> Work item: Starting at the line below that contains "camera: 120 degrees right, 10 degrees up" and ending at the line that contains "blue tape [234,285,288,323] -> none", retype each line exactly as it stands, but omit the pictures.

> Object change listings:
_____
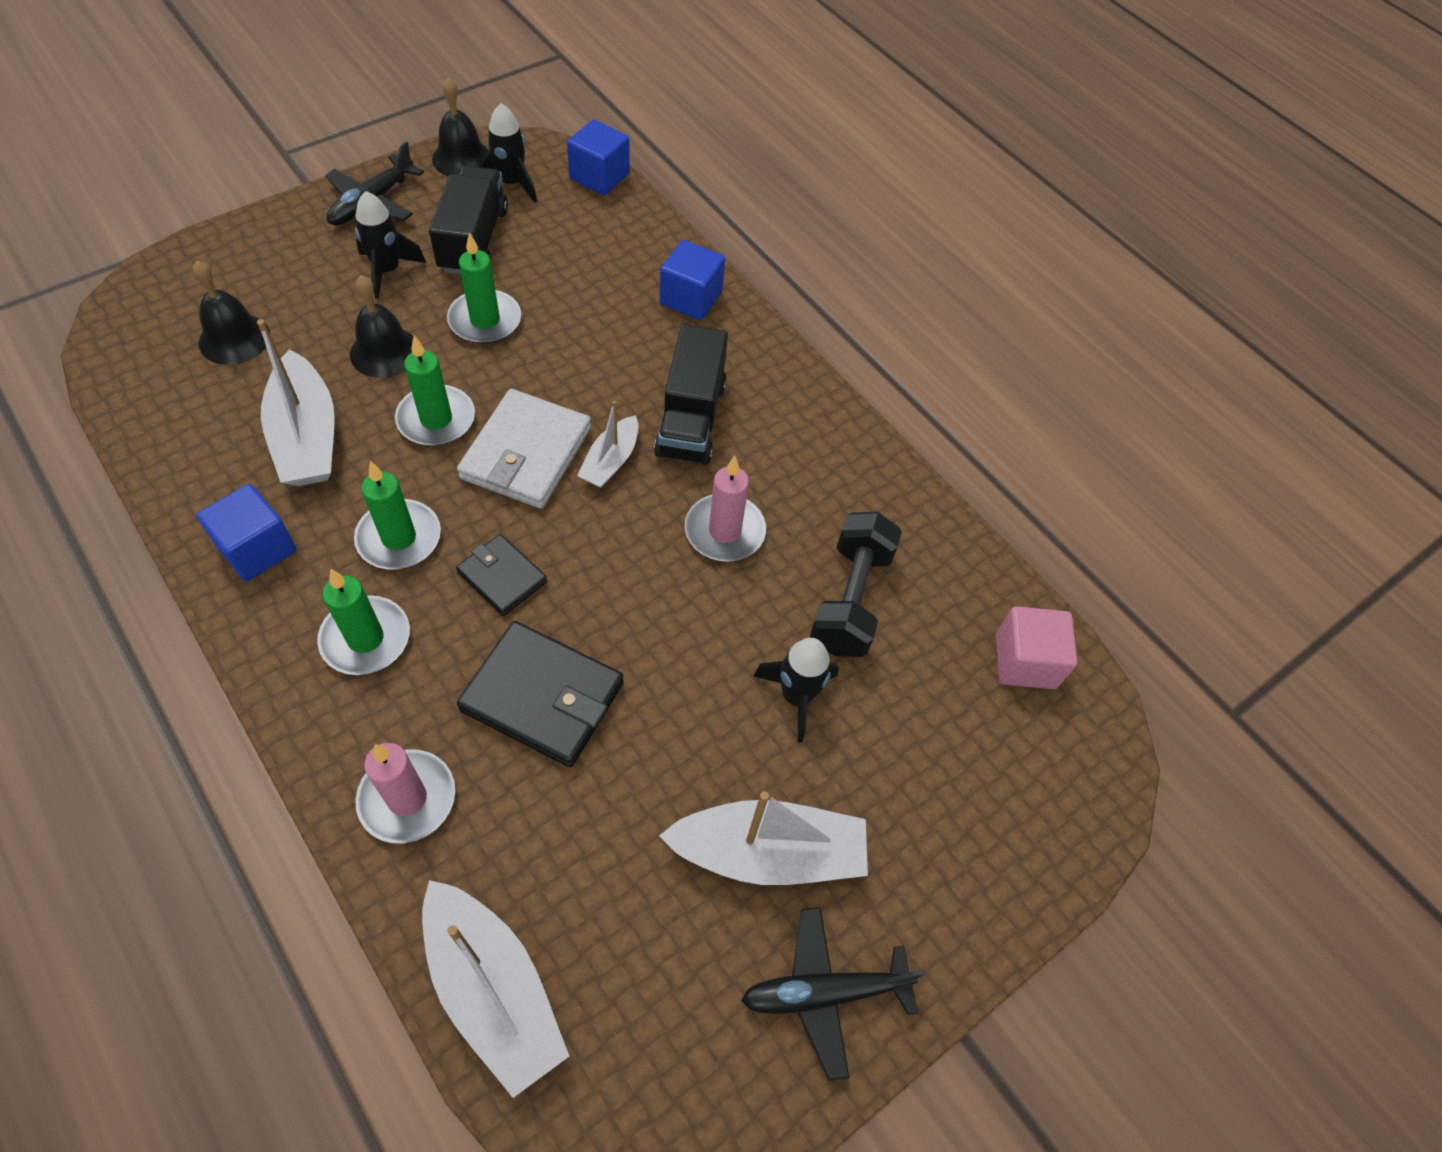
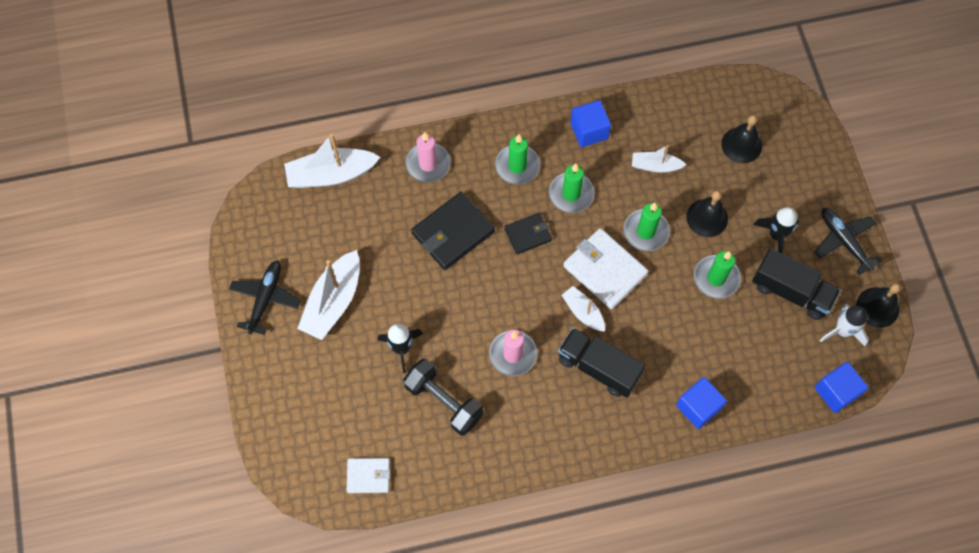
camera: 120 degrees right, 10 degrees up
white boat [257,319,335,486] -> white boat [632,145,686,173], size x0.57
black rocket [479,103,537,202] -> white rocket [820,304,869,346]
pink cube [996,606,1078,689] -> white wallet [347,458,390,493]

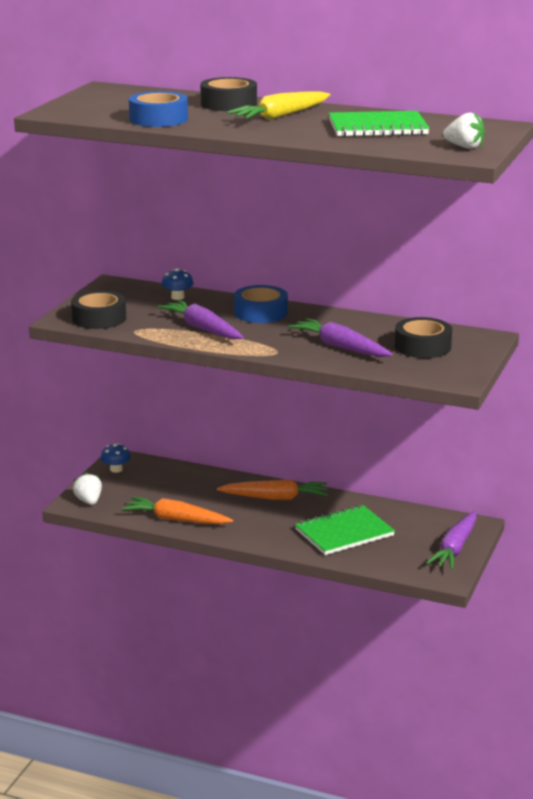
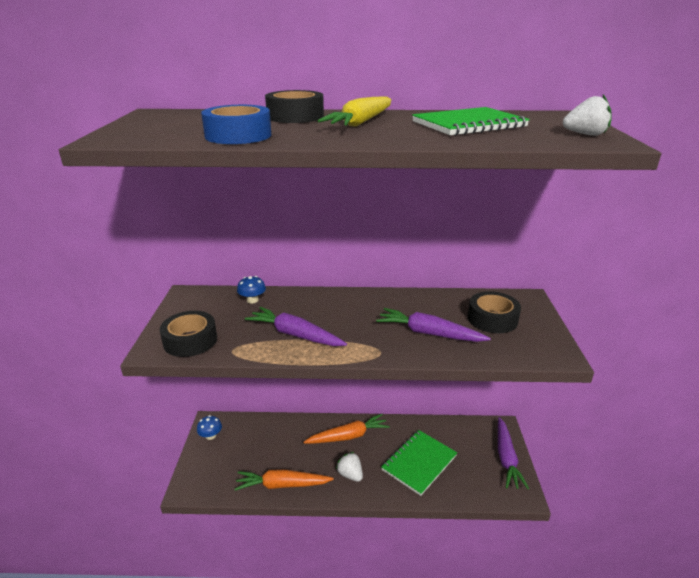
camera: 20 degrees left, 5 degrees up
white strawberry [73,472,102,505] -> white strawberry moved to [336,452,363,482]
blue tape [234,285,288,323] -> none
_____
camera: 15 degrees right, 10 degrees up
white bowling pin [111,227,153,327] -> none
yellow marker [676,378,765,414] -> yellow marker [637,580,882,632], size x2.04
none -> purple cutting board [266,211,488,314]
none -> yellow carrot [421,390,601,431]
_____
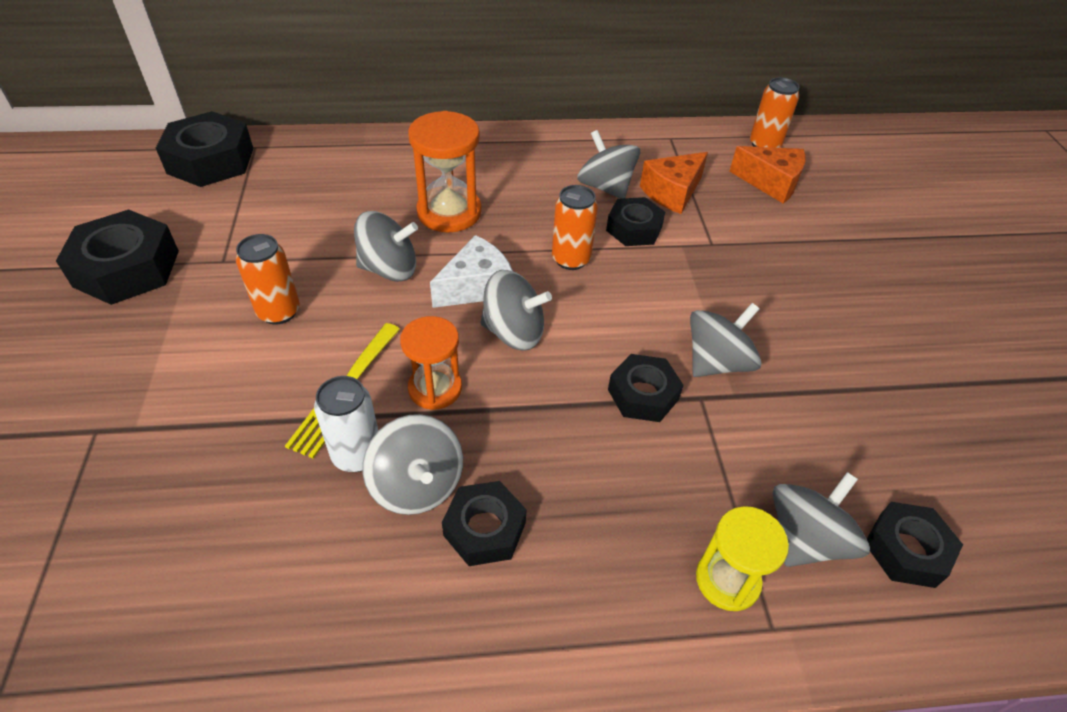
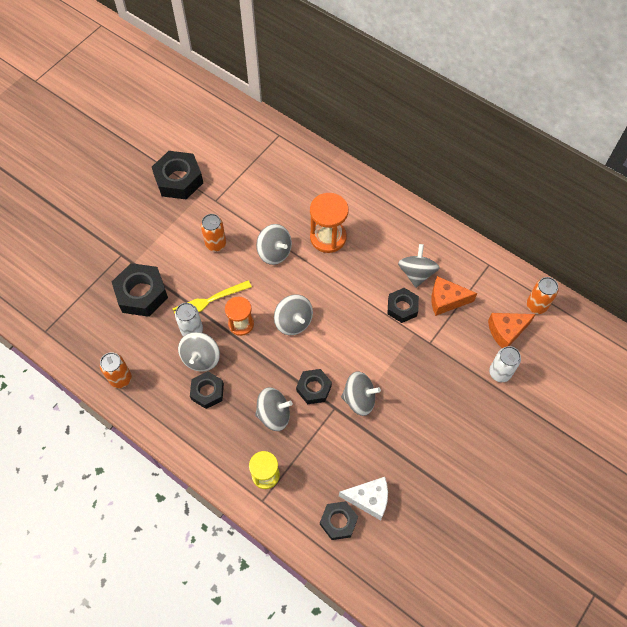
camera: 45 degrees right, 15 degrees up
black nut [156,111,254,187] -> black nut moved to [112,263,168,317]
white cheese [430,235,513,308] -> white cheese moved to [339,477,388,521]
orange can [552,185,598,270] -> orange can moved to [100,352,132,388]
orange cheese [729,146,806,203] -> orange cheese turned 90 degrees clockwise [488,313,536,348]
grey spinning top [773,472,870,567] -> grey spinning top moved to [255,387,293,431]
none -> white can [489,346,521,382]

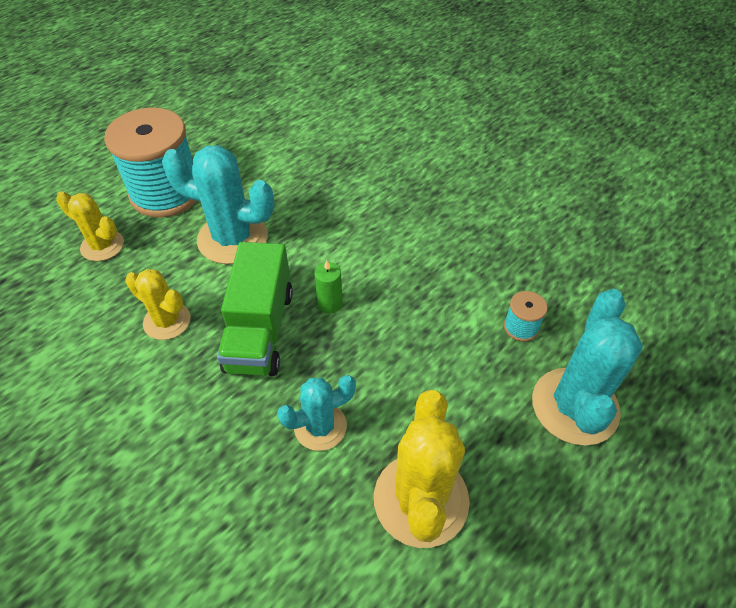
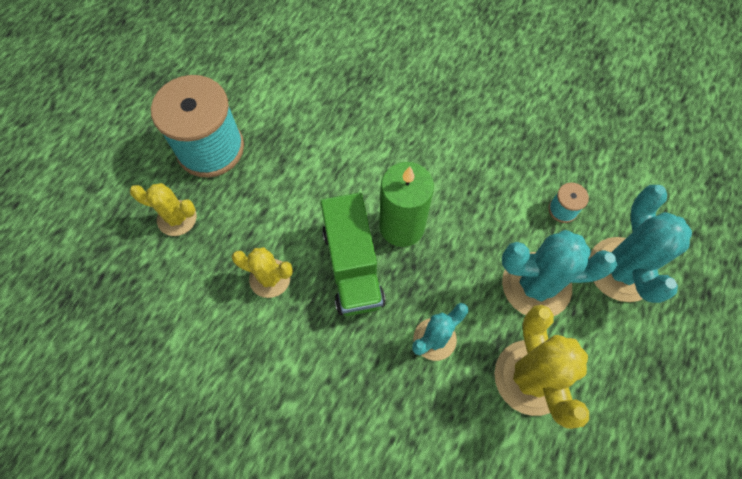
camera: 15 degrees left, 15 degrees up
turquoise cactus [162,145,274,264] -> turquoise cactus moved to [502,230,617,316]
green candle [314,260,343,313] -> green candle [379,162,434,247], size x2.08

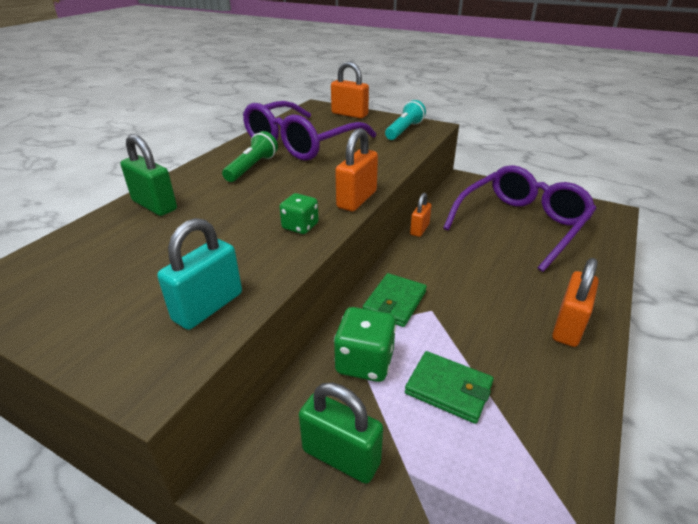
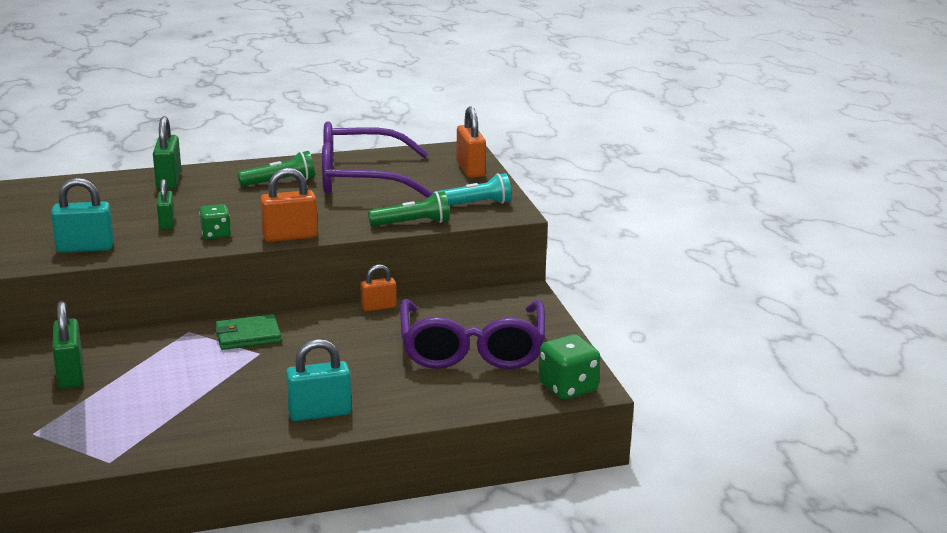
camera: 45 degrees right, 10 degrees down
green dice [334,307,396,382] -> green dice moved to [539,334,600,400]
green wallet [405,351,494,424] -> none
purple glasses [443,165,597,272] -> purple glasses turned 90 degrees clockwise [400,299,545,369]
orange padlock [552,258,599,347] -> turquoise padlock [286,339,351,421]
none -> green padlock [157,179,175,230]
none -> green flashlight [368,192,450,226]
_____
> Reply:
camera: 120 degrees right, 10 degrees up
white boat [257,319,335,486] -> white boat [632,145,686,173], size x0.57
black rocket [479,103,537,202] -> white rocket [820,304,869,346]
pink cube [996,606,1078,689] -> white wallet [347,458,390,493]

camera: 20 degrees left, 5 degrees up
white strawberry [73,472,102,505] -> white strawberry moved to [336,452,363,482]
blue tape [234,285,288,323] -> none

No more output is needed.